What you need to do: After locating the line that contains "gray arrow: (288, 35)" in the data below, set down exactly that line and each one after it through the line that contains "black L-shape: (441, 429)", and nothing more.

Information:
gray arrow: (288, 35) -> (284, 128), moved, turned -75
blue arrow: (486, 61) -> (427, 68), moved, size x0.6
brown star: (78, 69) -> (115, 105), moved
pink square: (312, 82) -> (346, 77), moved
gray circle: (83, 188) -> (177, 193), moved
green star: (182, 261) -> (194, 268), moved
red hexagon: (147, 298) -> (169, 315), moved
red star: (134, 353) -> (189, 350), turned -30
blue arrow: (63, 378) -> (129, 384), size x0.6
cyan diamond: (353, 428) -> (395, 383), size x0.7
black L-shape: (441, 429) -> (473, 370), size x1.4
---
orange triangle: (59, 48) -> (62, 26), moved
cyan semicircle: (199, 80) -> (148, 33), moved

Response box:
gray arrow: (288, 35) -> (284, 128), moved, turned -75
blue arrow: (486, 61) -> (427, 68), moved, size x0.6
brown star: (78, 69) -> (115, 105), moved
pink square: (312, 82) -> (346, 77), moved
gray circle: (83, 188) -> (177, 193), moved
green star: (182, 261) -> (194, 268), moved
red hexagon: (147, 298) -> (169, 315), moved
red star: (134, 353) -> (189, 350), turned -30
blue arrow: (63, 378) -> (129, 384), size x0.6
cyan diamond: (353, 428) -> (395, 383), size x0.7
black L-shape: (441, 429) -> (473, 370), size x1.4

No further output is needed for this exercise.